● **DATA PROVIDED**:
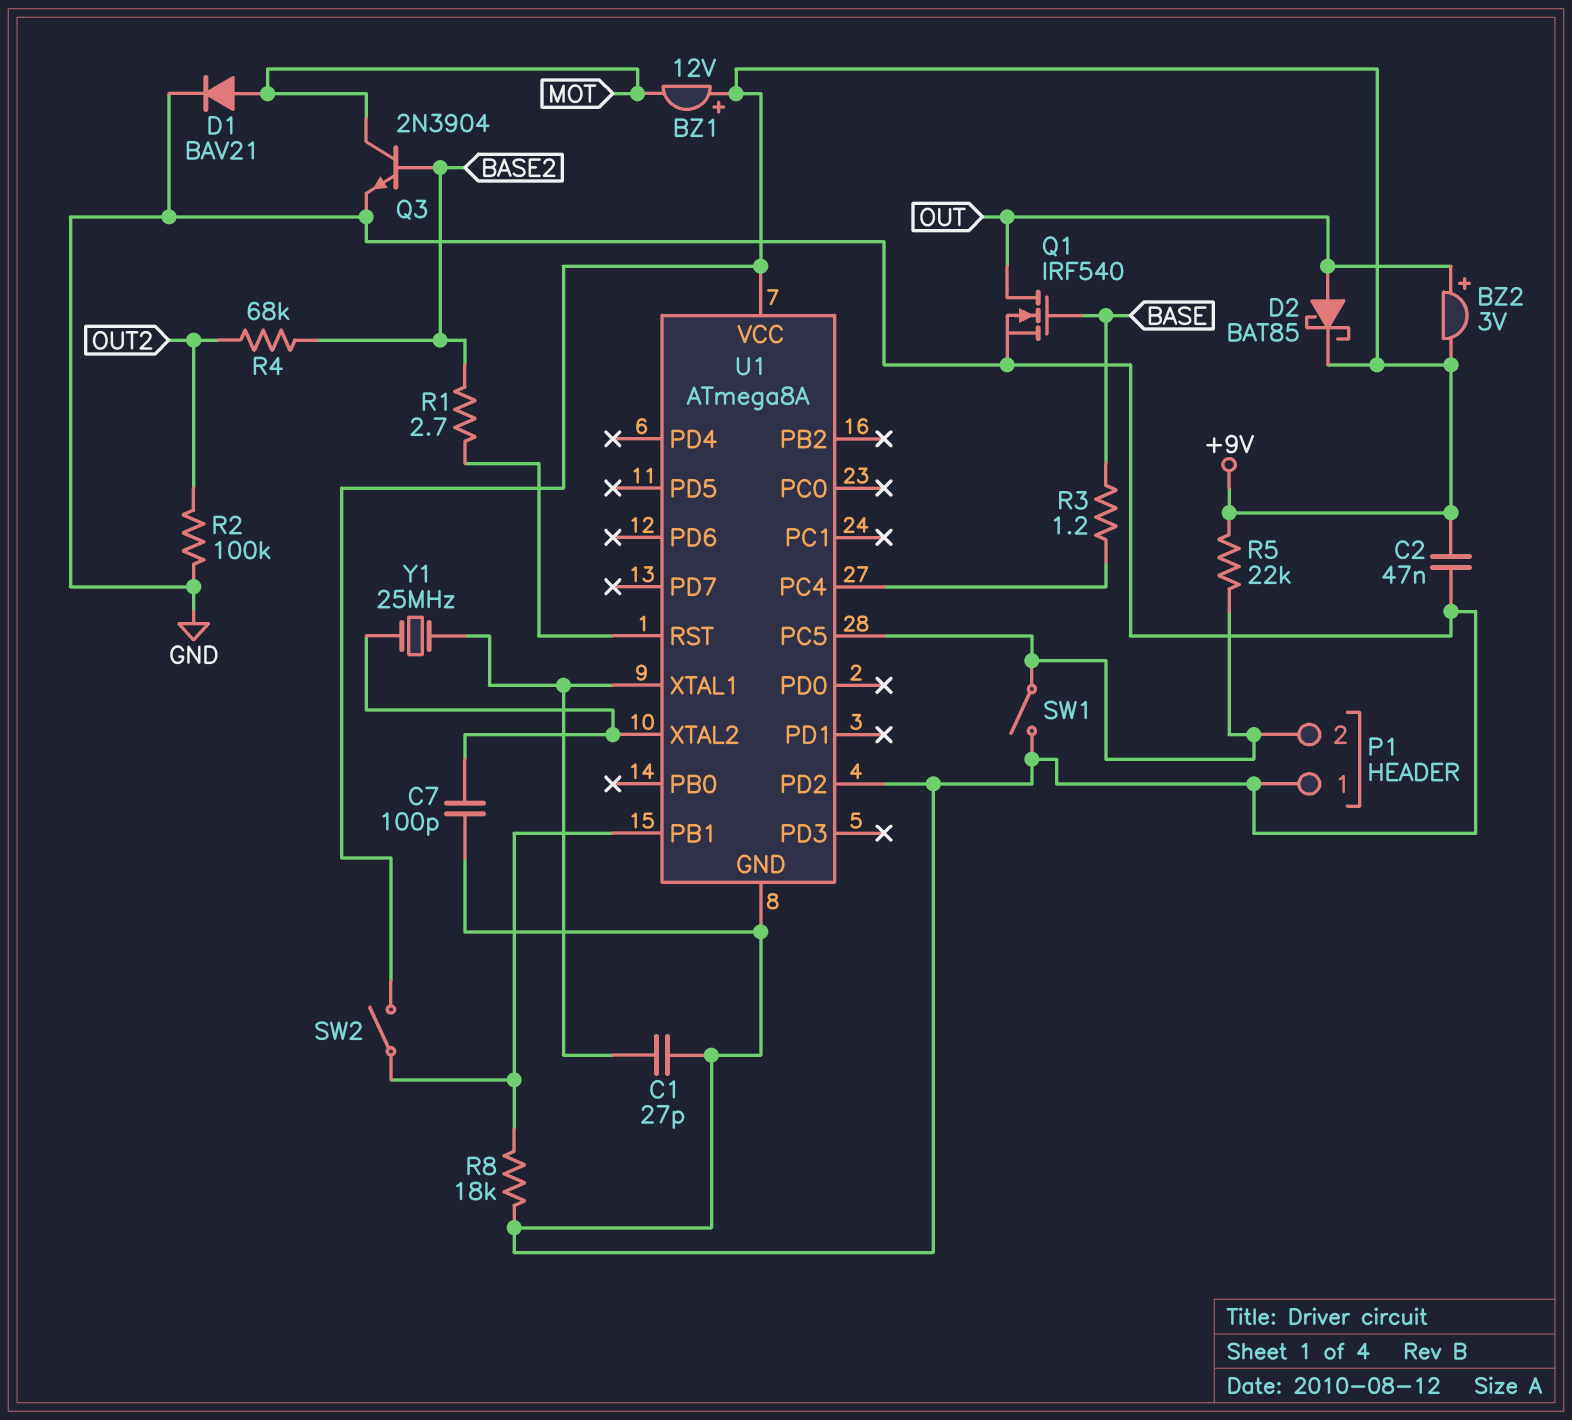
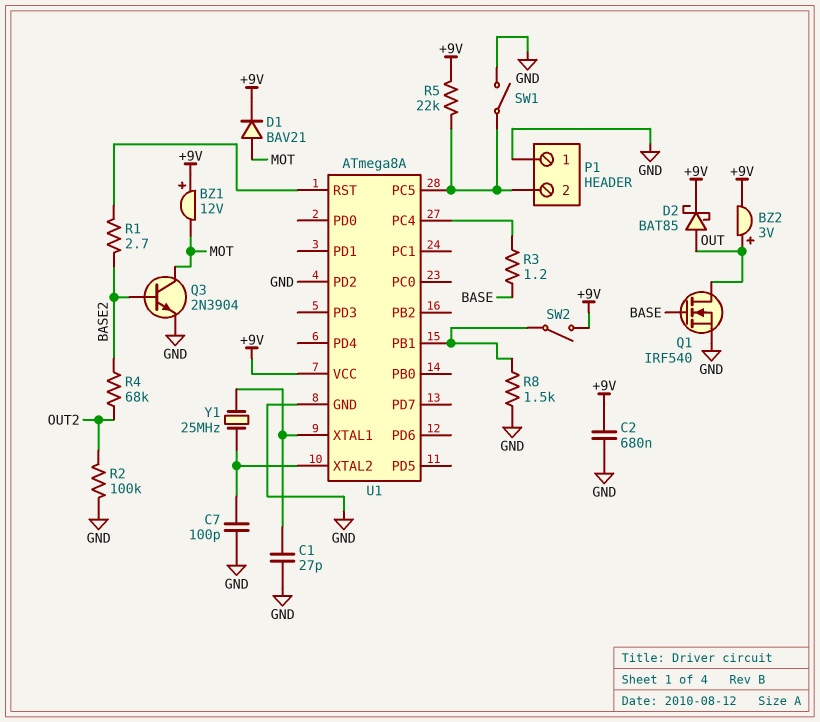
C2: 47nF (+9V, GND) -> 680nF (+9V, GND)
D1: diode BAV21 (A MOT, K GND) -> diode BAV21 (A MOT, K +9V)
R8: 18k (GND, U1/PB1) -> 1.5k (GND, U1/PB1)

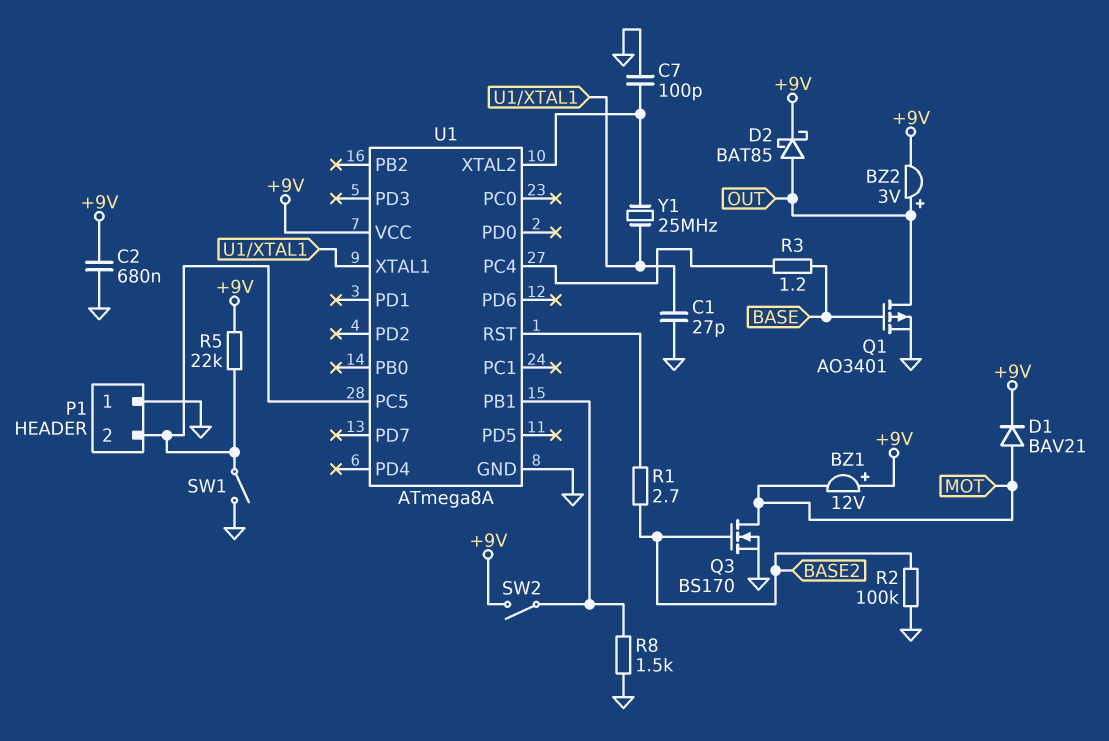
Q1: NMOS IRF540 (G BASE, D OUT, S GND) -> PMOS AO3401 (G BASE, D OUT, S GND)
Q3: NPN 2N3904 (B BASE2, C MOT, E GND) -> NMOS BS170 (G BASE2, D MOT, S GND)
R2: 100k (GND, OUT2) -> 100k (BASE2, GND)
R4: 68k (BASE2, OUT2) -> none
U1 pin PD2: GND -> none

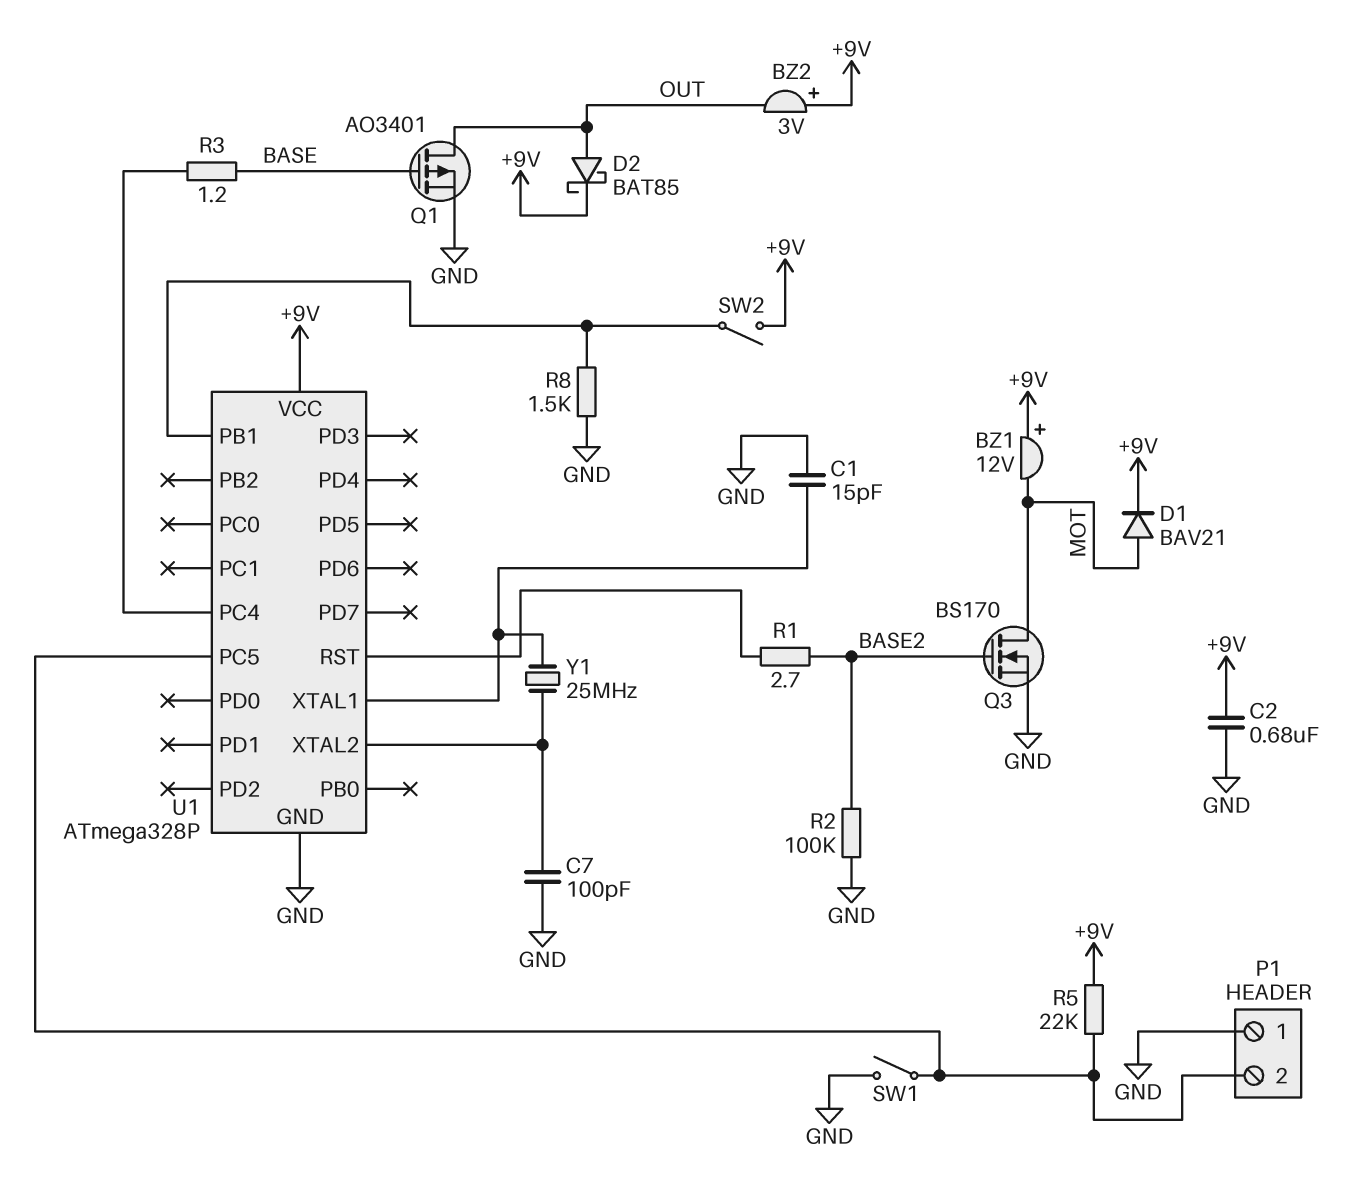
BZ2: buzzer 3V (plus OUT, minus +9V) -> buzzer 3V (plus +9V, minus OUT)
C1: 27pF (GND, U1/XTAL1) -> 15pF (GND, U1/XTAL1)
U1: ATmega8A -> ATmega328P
...
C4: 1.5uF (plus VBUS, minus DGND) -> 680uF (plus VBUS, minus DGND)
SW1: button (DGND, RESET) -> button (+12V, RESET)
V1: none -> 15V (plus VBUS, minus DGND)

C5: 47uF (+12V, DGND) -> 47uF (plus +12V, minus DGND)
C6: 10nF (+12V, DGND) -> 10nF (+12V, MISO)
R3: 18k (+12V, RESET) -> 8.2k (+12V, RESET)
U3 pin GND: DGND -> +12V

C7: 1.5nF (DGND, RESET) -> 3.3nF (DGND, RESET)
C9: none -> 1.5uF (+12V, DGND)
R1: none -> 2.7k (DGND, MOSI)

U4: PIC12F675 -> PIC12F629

● **WHAT TO WORK ON**: Starting at the line that contains "C1: 27pF (GND, U1/XTAL1)" and stopping after the line that contains "U1: ATmega8A -> ATmega328P", write out every line exactly as it appears above, and no other line.

● **SOLVED PROBLEM**:
C1: 27pF (GND, U1/XTAL1) -> 15pF (GND, U1/XTAL1)
U1: ATmega8A -> ATmega328P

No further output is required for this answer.